• **Work item**
For each entry below, write an exact copy and leave out the images.

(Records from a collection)
****

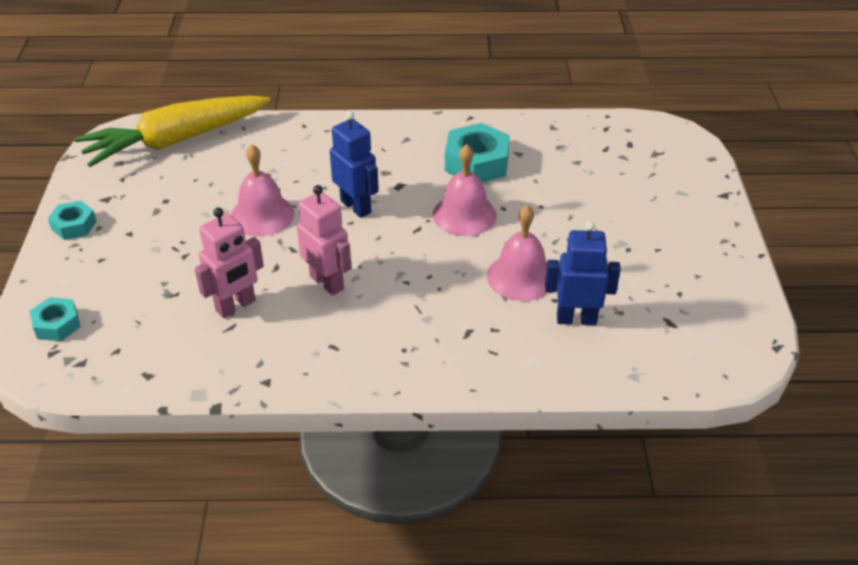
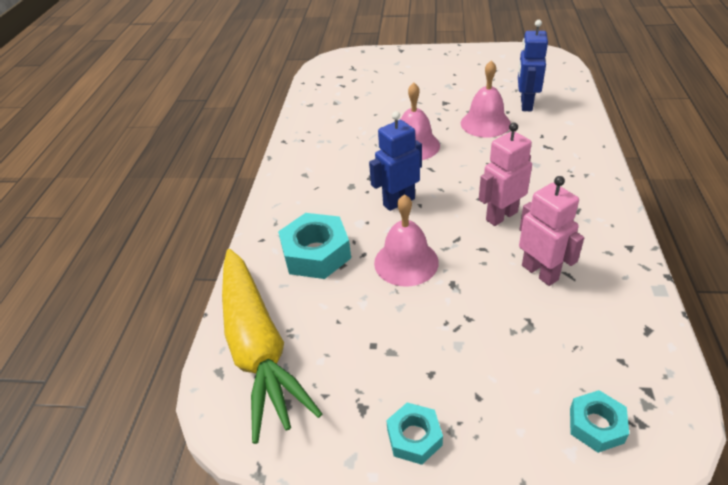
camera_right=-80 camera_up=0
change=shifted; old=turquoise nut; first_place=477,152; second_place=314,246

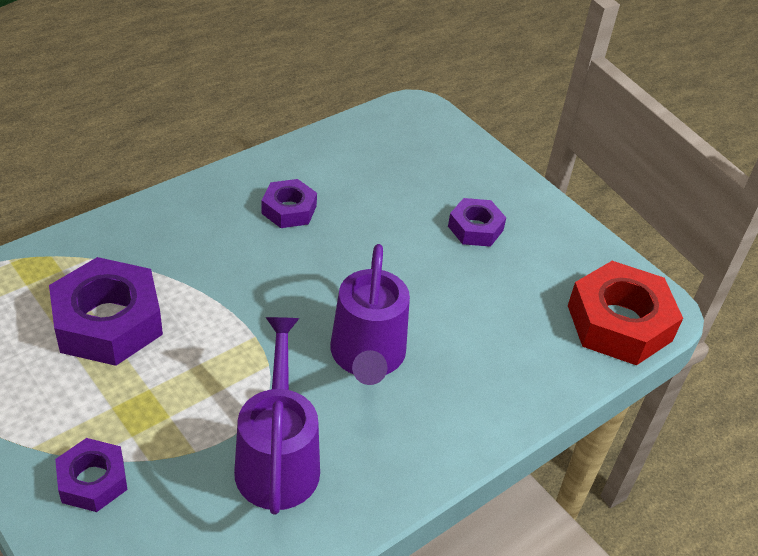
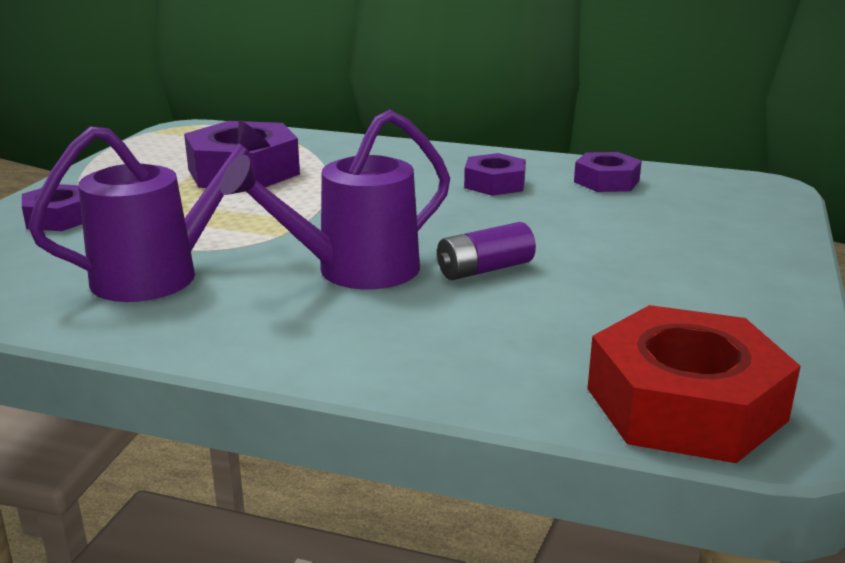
camera_right=60 camera_up=-20
change=new; new=purple battery; second_place=486,251
change=shifted; old=purple nut; first_place=477,222; second_place=608,172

****

• **Solved exercise**
camera_right=-80 camera_up=0
change=shifted; old=turquoise nut; first_place=477,152; second_place=314,246

camera_right=60 camera_up=-20
change=new; new=purple battery; second_place=486,251
change=shifted; old=purple nut; first_place=477,222; second_place=608,172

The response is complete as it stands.